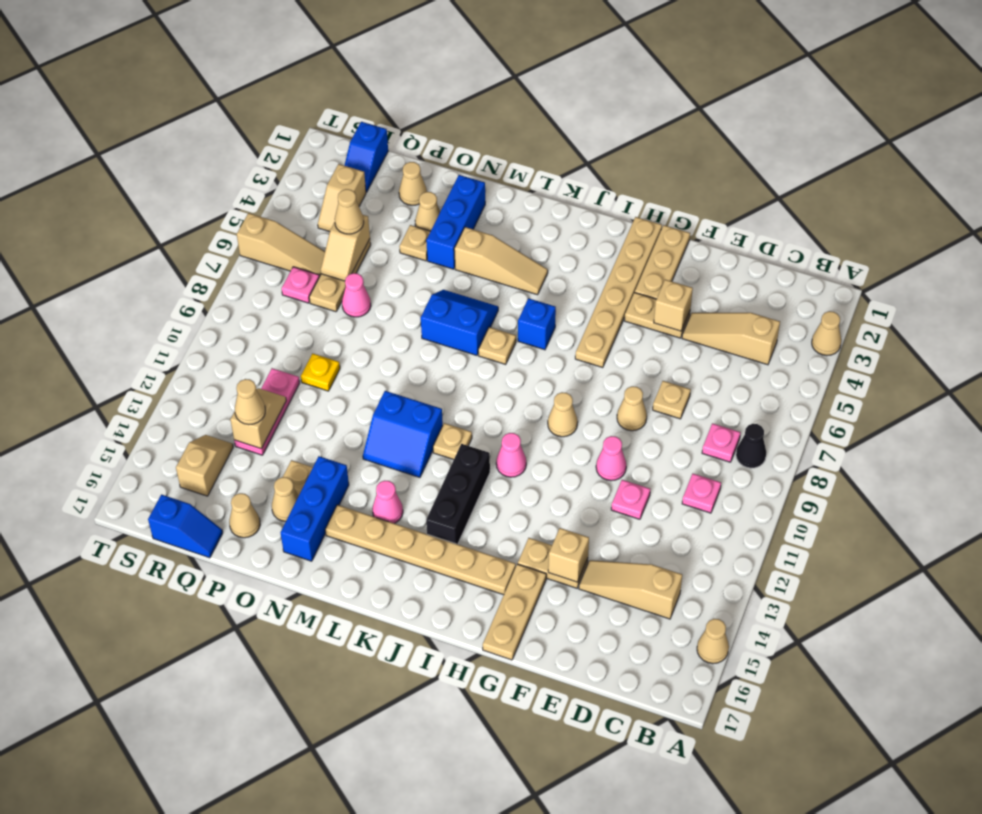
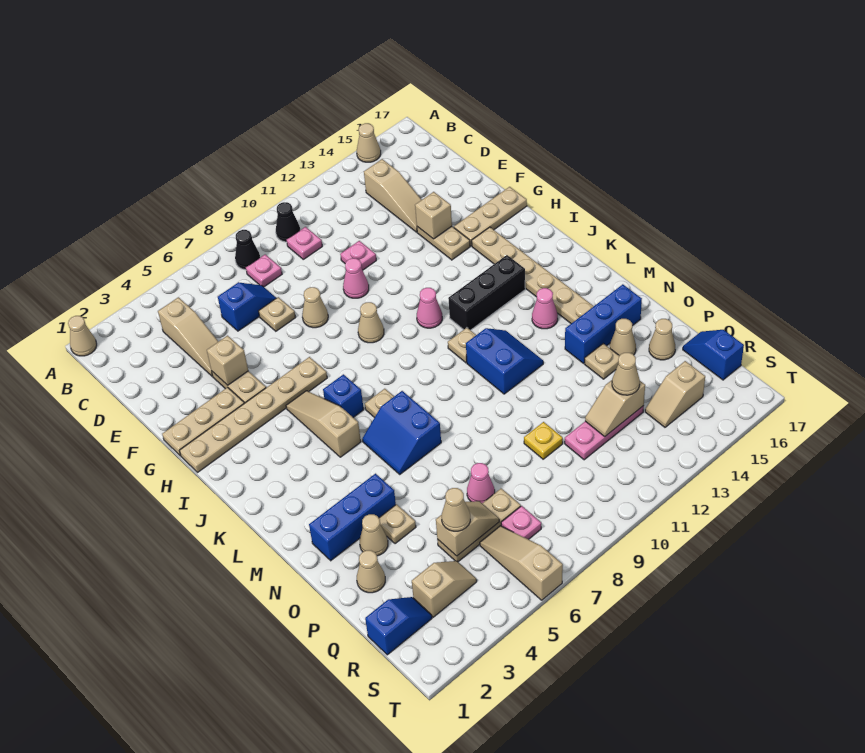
tan cone A3 level 1 -> tan cone A1 level 1
none -> black cone B10 level 1
none -> blue slope D6:D7 level 1 top 6
tan slope K4:M4 level 1 top M -> tan slope I5:K5 level 1 top K

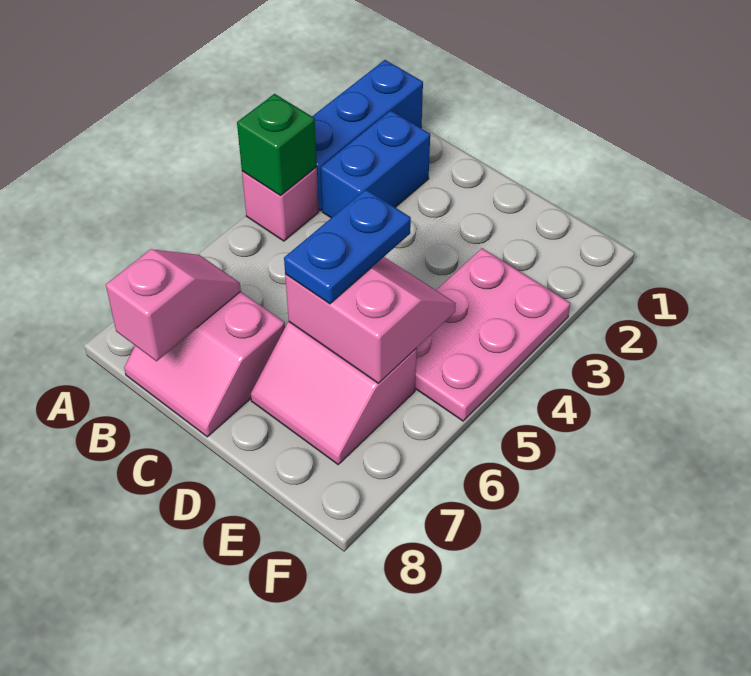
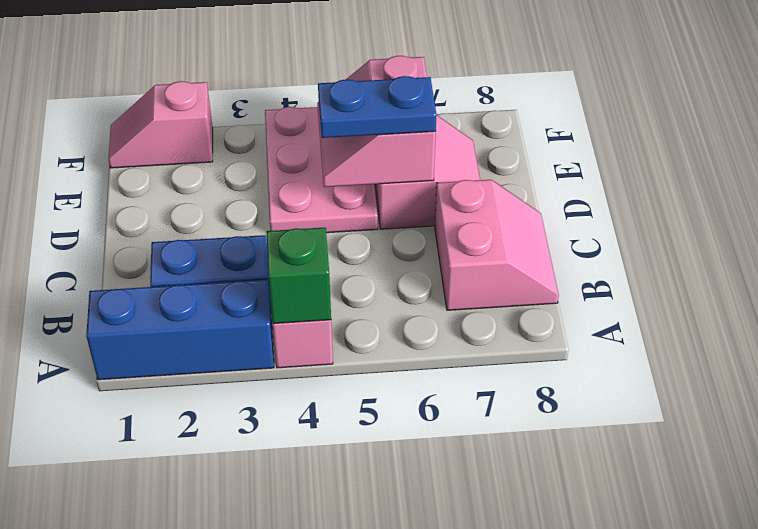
pink slope B7:B8 level 2 top 8 -> pink slope F1:F2 level 1 top 2
pink plate E3:F5 level 1 -> pink plate D4:F5 level 1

^^^^^^^^^^^^^^^^

Problem to work on => Among the lines of the data, some may contain the string "slope"; report how many, and nothing more.

Exercise response => 3